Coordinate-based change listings
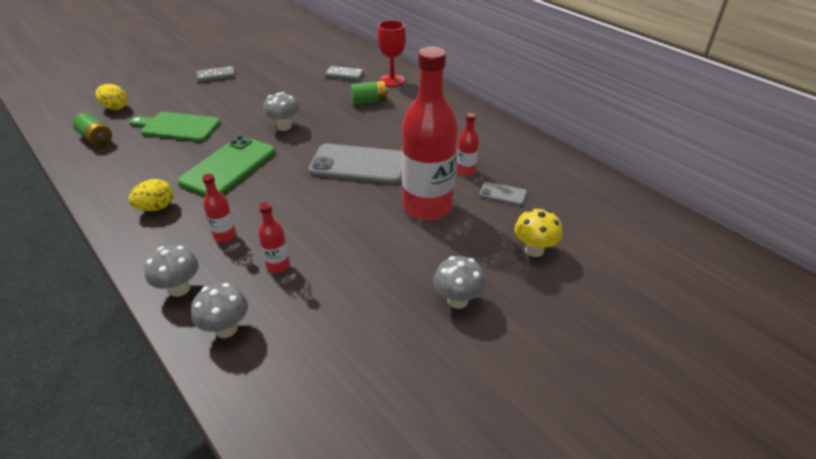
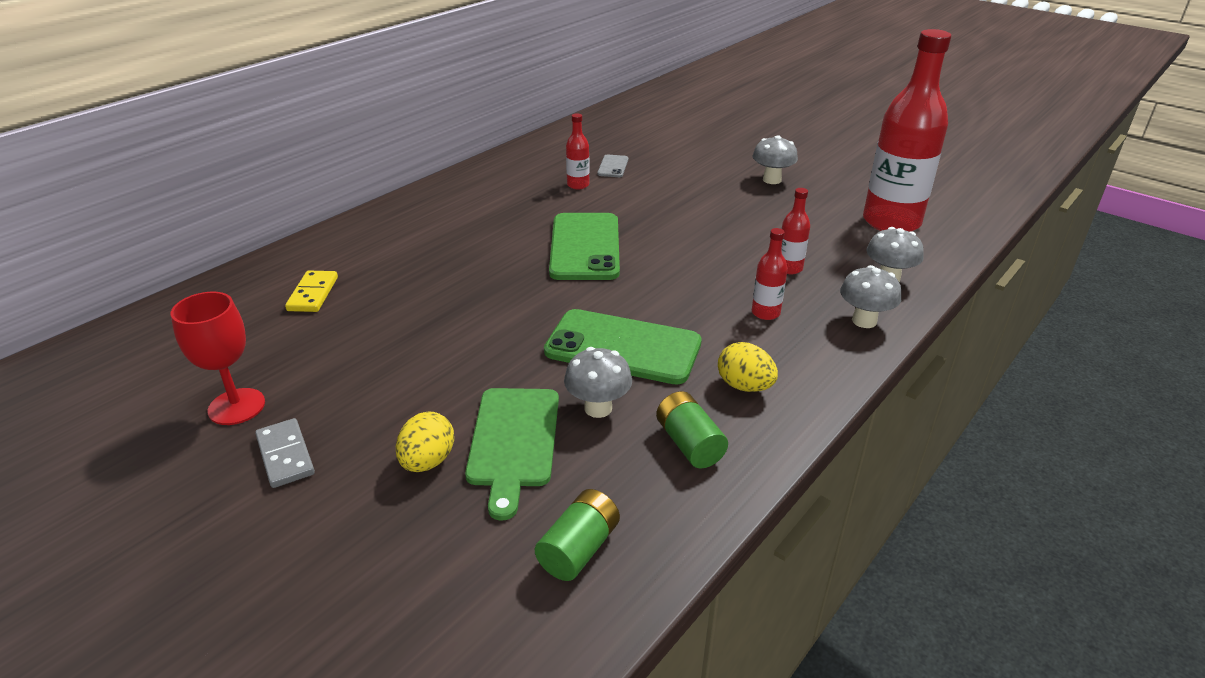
camera: 100 degrees left, 5 degrees down
(115, 107) = (438, 578): yellow egg -> yellow egg (427, 461)
(284, 127) = (498, 321): grey mushroom -> grey mushroom (598, 408)
(344, 75) = (313, 294): grey domino -> yellow domino
(359, 165) = (585, 247): grey phone -> green phone
(369, 101) = (412, 260): green battery -> green battery (689, 444)
(392, 80) = (341, 249): red goblet -> red goblet (236, 406)
(427, 207) = (651, 200): red bottle -> red bottle (891, 222)
(534, 250) = (690, 153): yellow mushroom -> none

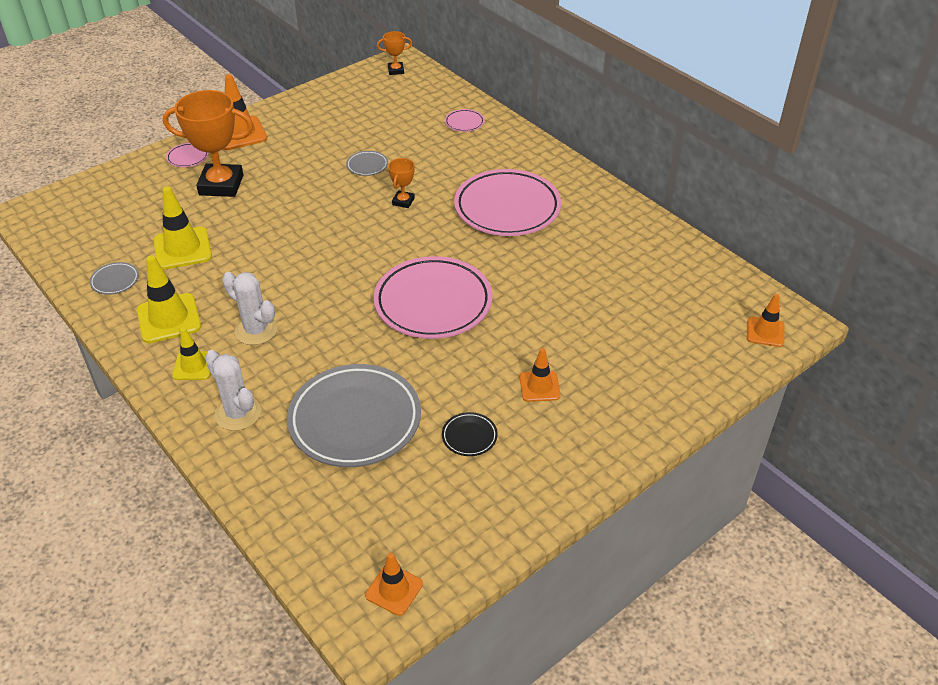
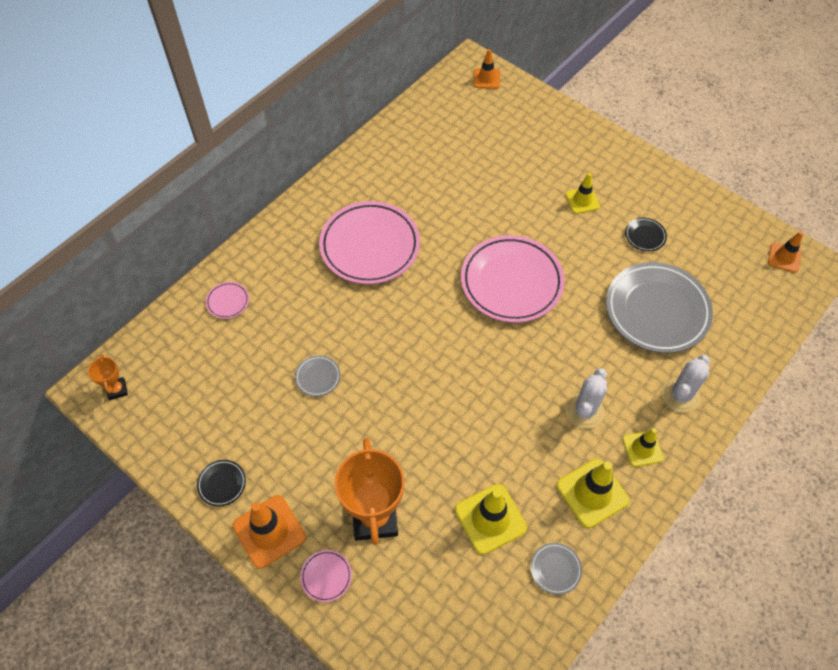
camera: 100 degrees left, 15 degrees up
(291, 114) = (222, 484): none -> black plate
(403, 201) = (374, 332): orange trophy -> none
(539, 386) = (582, 200): orange traffic cone -> yellow traffic cone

> [Task directions]:
Restate, exactly as they appear, the line with "(534, 250) = (690, 153): yellow" and all the lines after it up to the end of the data above; images do not belong in the copy.

> [Task response]:
(534, 250) = (690, 153): yellow mushroom -> none

camera: 100 degrees left, 15 degrees up
(291, 114) = (222, 484): none -> black plate
(403, 201) = (374, 332): orange trophy -> none
(539, 386) = (582, 200): orange traffic cone -> yellow traffic cone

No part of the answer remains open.